■ GOAL OF THE EXERCISE
Please restate each line of the data below exactly. Omit all images.

#### RECORDS TO PROCESS ####

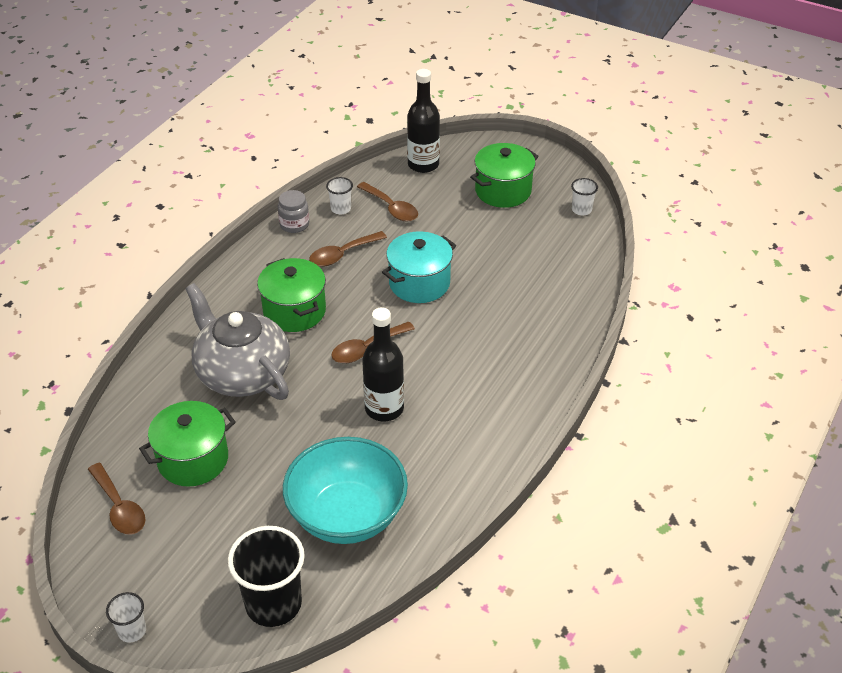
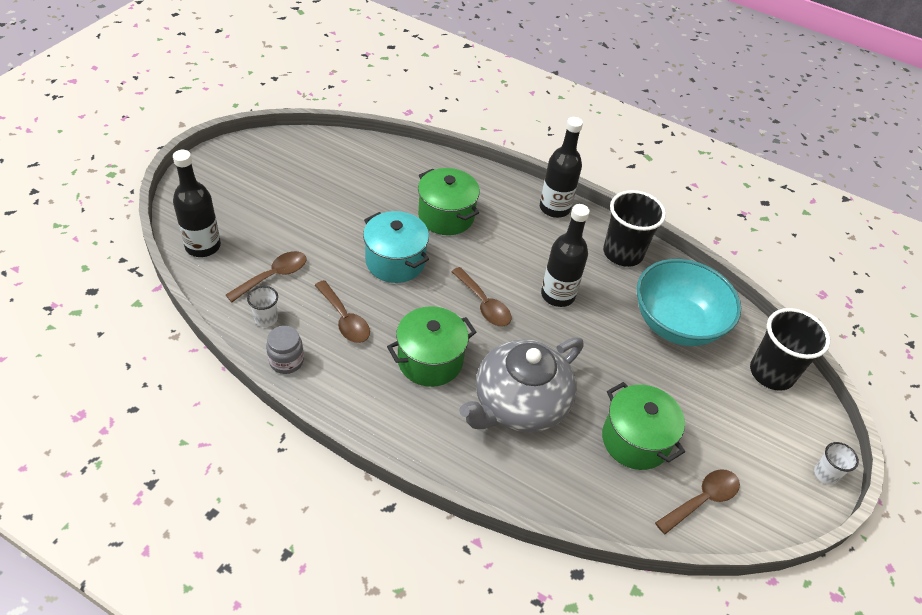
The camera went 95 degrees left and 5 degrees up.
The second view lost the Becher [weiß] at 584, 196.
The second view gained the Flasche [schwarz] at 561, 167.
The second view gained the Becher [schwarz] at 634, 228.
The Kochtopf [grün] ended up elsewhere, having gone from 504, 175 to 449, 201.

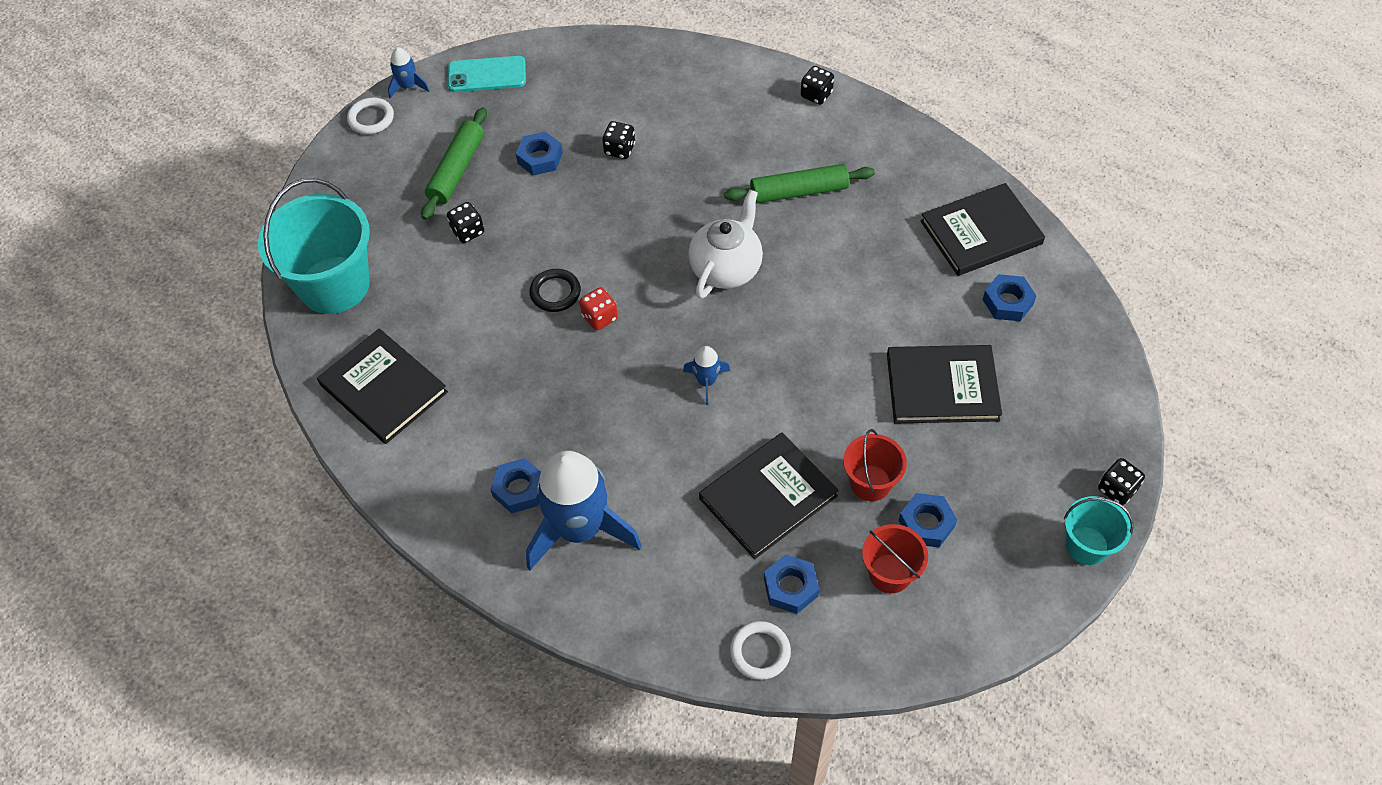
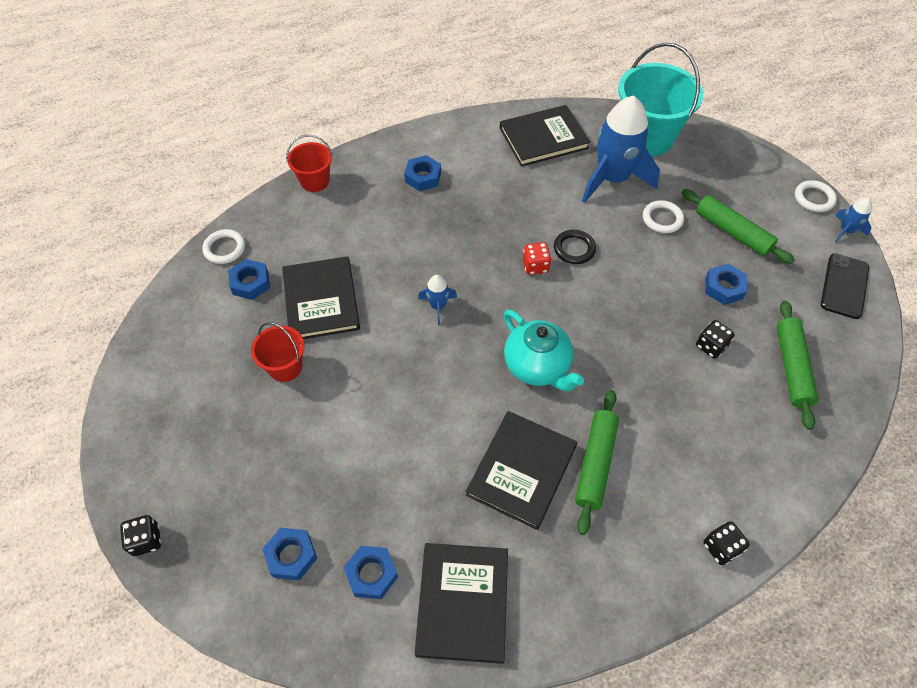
The camera went 115 degrees right and 0 degrees up.
The second view lost the Eimer [türkis] at 1098, 530.
The second view gained the Nudelholz [grün] at 797, 365.
The Rakete [blau] ended up elsewhere, having gone from 584, 510 to 621, 149.
The Eimer [rot] ended up elsewhere, having gone from 895, 558 to 309, 163.
The Buch [schwarz] ended up elsewhere, having gone from 944, 384 to 521, 470.
The Sechskantmutter [blau] ended up elsewhere, having gone from 928, 520 to 289, 554.
Where the Spielwürfel [schwarz] stood at 465, 222, the Ring [weiß] came to stand at 663, 216.
What was the Handy [türkis] at 487, 74 turned into the Handy [schwarz] at 845, 286.
What was the Teekanne [weiß] at 725, 244 turned into the Teekanne [türkis] at 544, 350.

####

■ SOLUTION BELOW
The camera went 95 degrees left and 5 degrees up.
The second view lost the Becher [weiß] at 584, 196.
The second view gained the Flasche [schwarz] at 561, 167.
The second view gained the Becher [schwarz] at 634, 228.
The Kochtopf [grün] ended up elsewhere, having gone from 504, 175 to 449, 201.

The camera went 115 degrees right and 0 degrees up.
The second view lost the Eimer [türkis] at 1098, 530.
The second view gained the Nudelholz [grün] at 797, 365.
The Rakete [blau] ended up elsewhere, having gone from 584, 510 to 621, 149.
The Eimer [rot] ended up elsewhere, having gone from 895, 558 to 309, 163.
The Buch [schwarz] ended up elsewhere, having gone from 944, 384 to 521, 470.
The Sechskantmutter [blau] ended up elsewhere, having gone from 928, 520 to 289, 554.
Where the Spielwürfel [schwarz] stood at 465, 222, the Ring [weiß] came to stand at 663, 216.
What was the Handy [türkis] at 487, 74 turned into the Handy [schwarz] at 845, 286.
What was the Teekanne [weiß] at 725, 244 turned into the Teekanne [türkis] at 544, 350.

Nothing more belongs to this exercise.